Your objective:
Beginning at the line that includes "C1: 2.2uF (GND, VIN) -> 470nF (GND, VIN)" in the entries below, print each line exactly as it appears, through the last one.

+++ Provided information +++

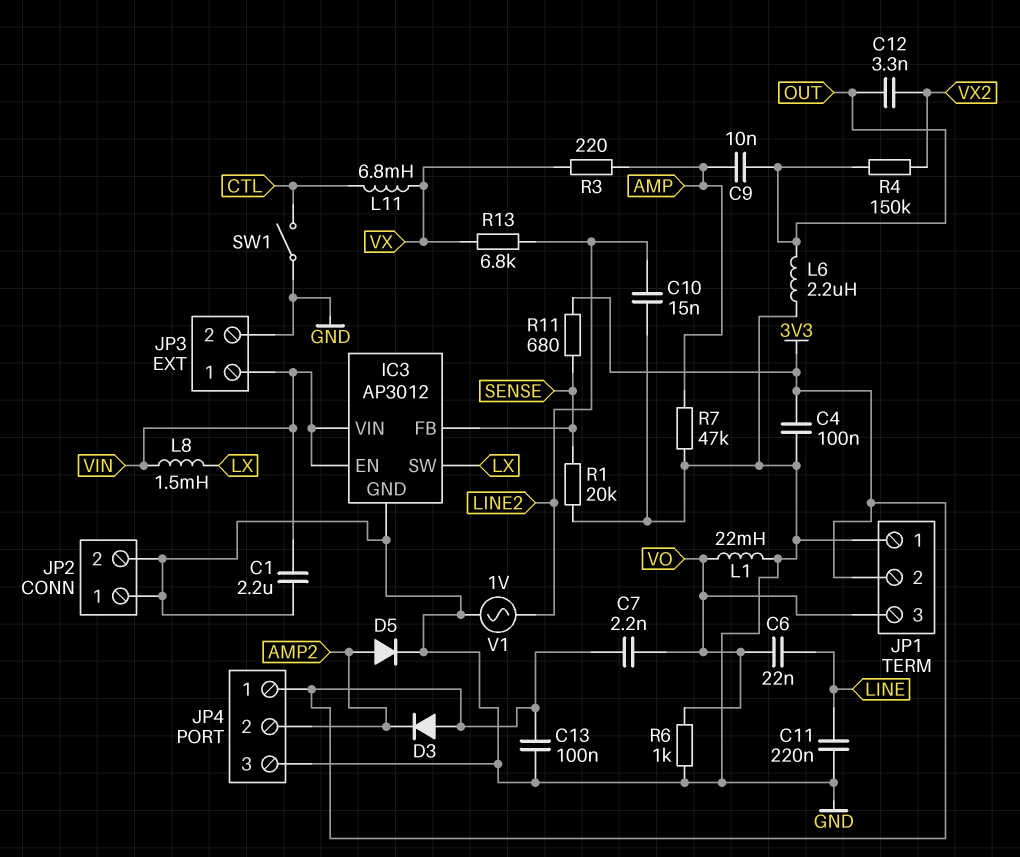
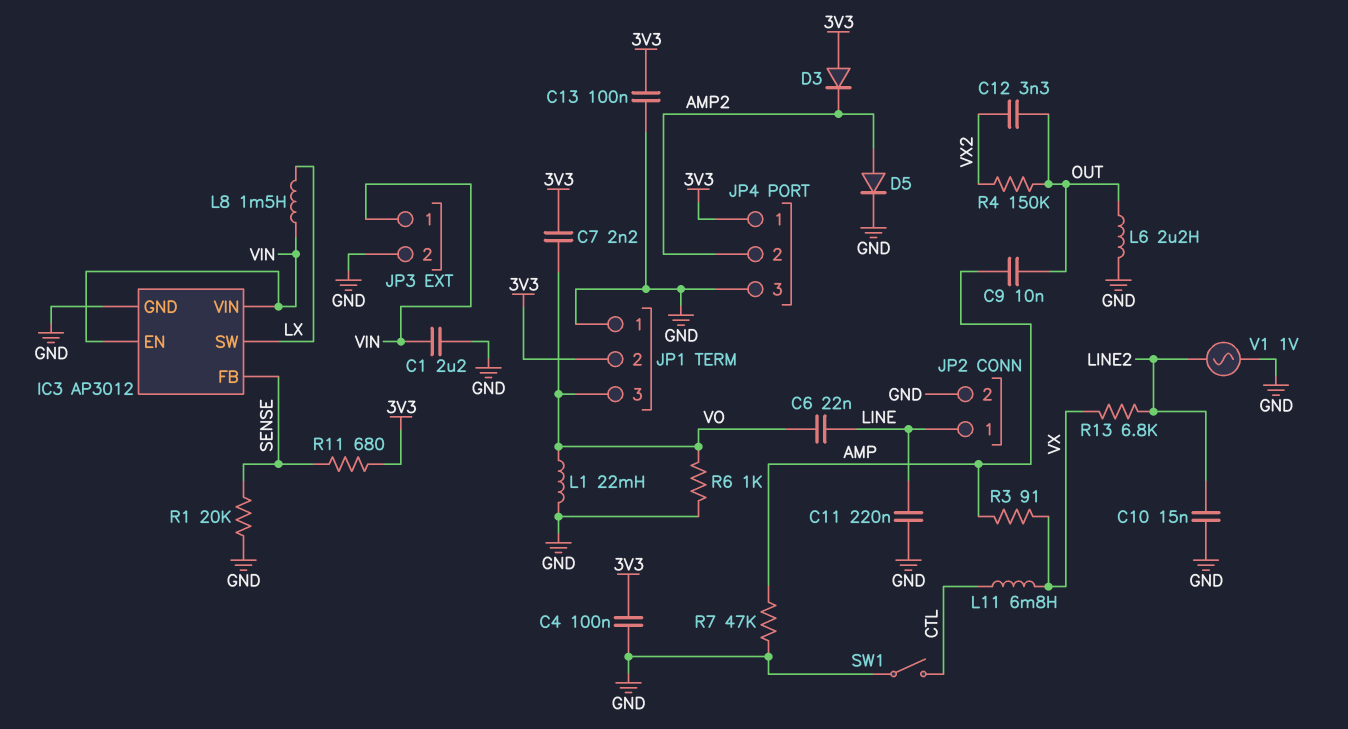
JP2 pin 1: GND -> LINE
R3: 220 (AMP, VX) -> 91 (AMP, VX)

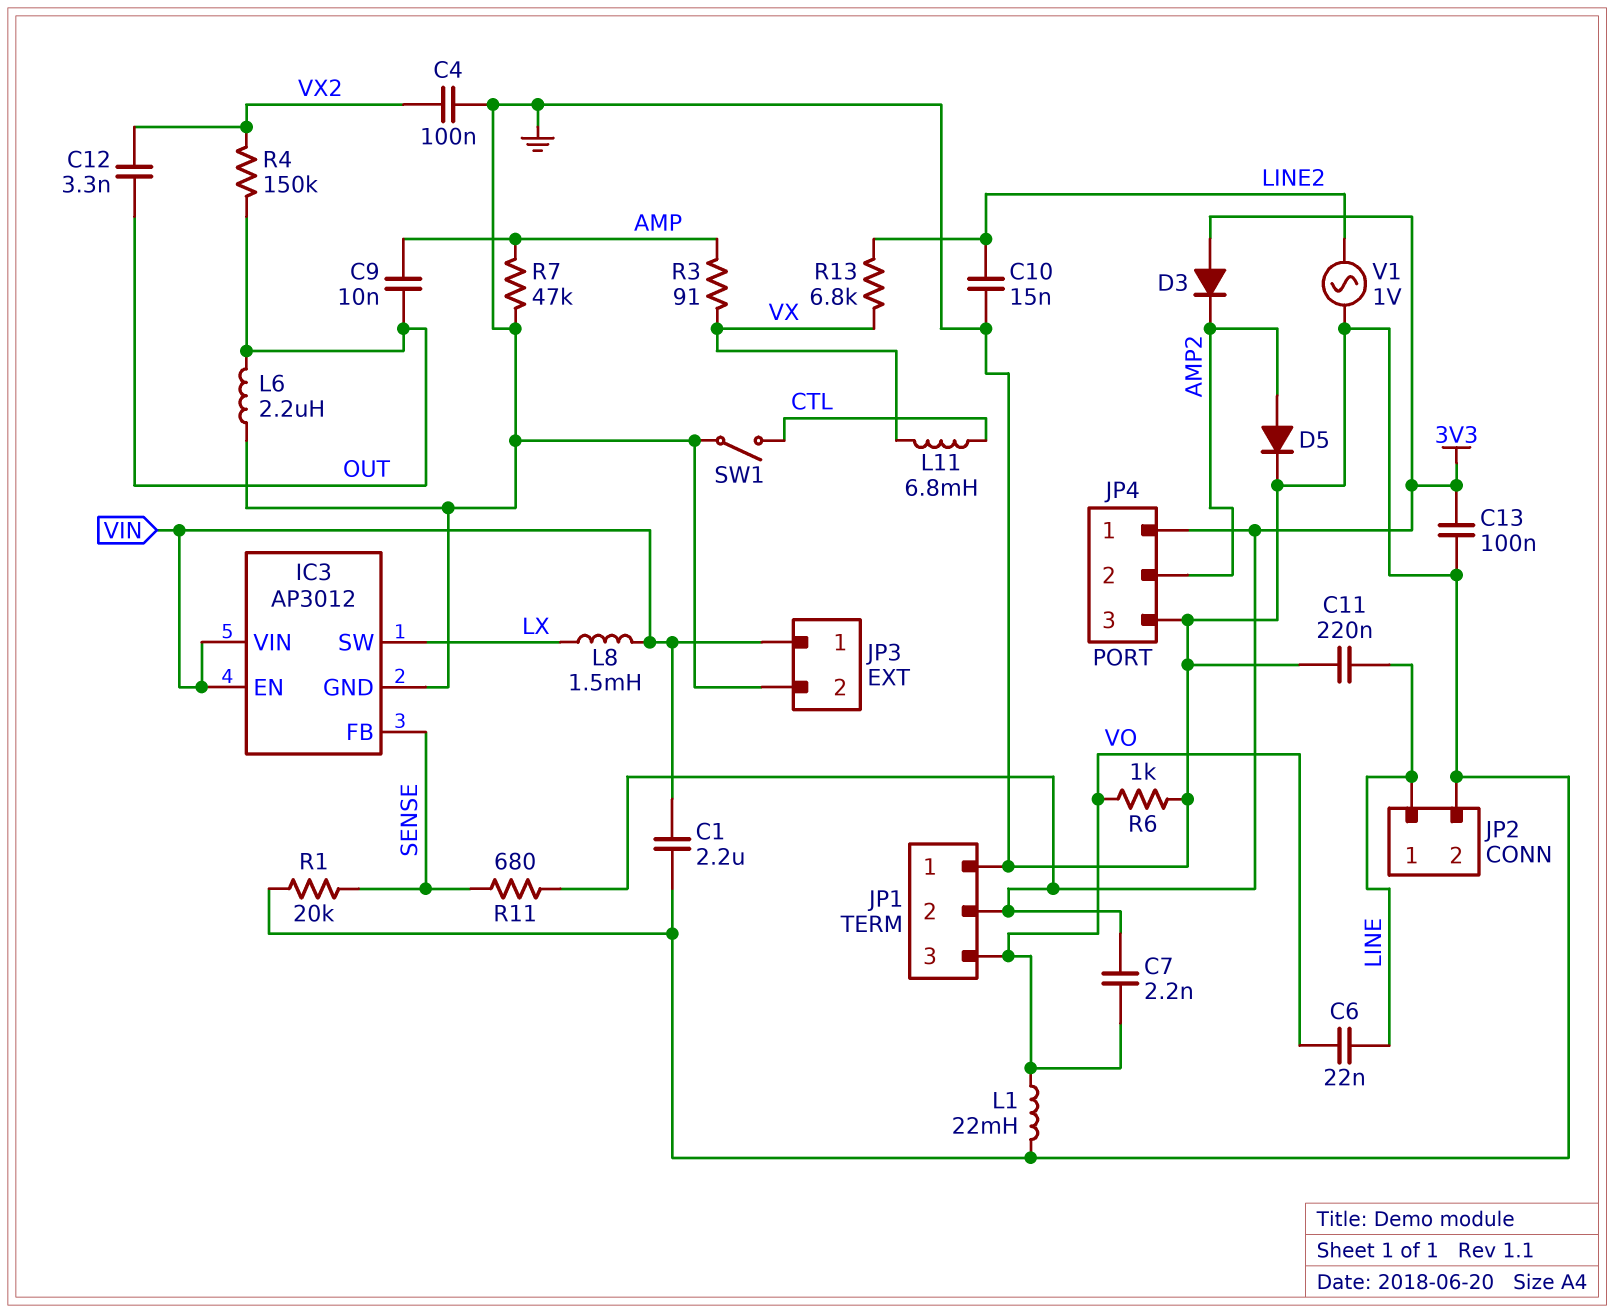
C4: 100nF (3V3, GND) -> 100nF (GND, VX2)

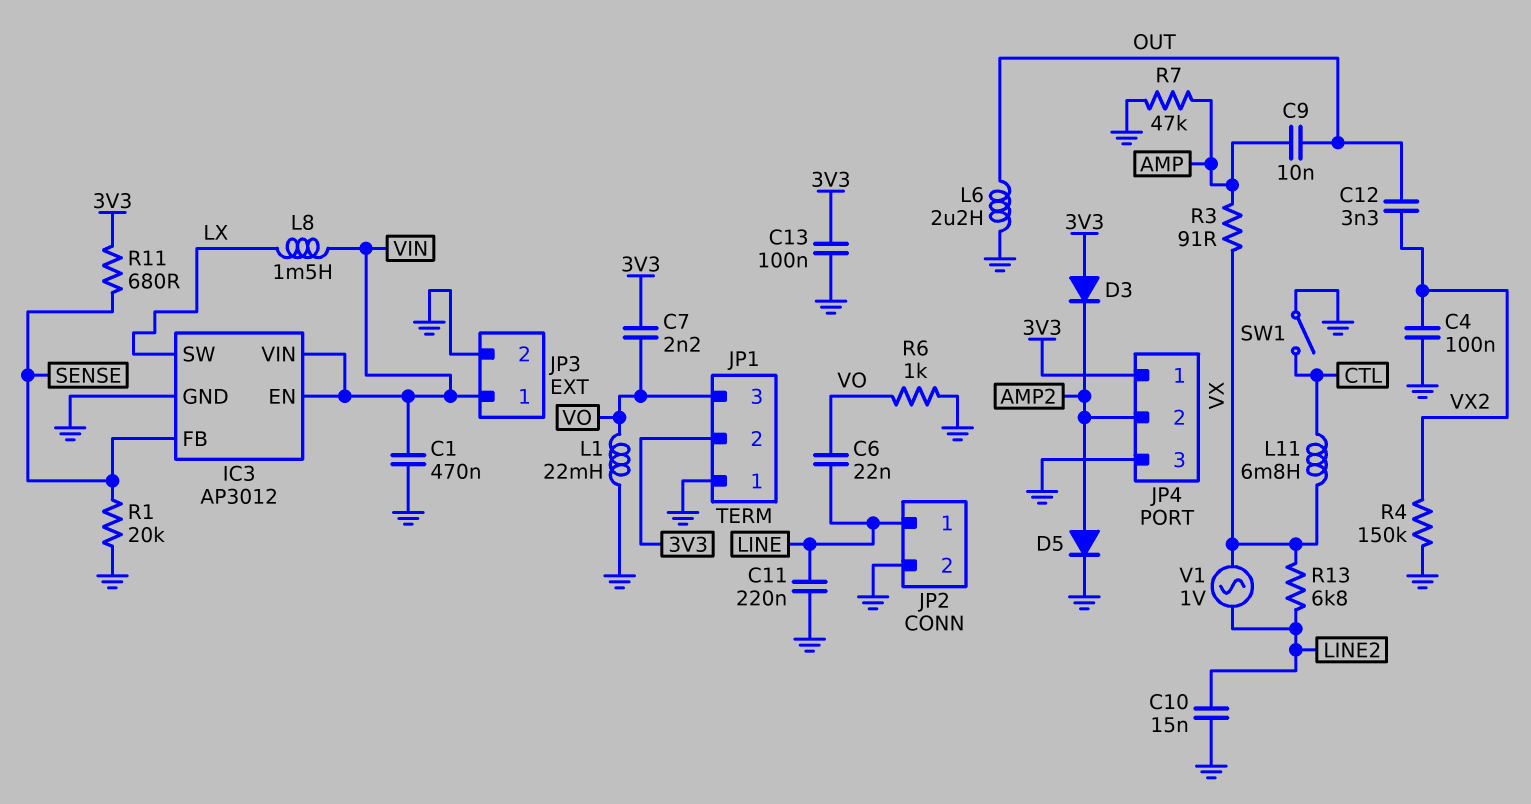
C1: 2.2uF (GND, VIN) -> 470nF (GND, VIN)
R4: 150k (OUT, VX2) -> 150k (GND, VX2)
V1: AC 1V (GND, LINE2) -> AC 1V (LINE2, VX)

+++

Exercise solution:
C1: 2.2uF (GND, VIN) -> 470nF (GND, VIN)
R4: 150k (OUT, VX2) -> 150k (GND, VX2)
V1: AC 1V (GND, LINE2) -> AC 1V (LINE2, VX)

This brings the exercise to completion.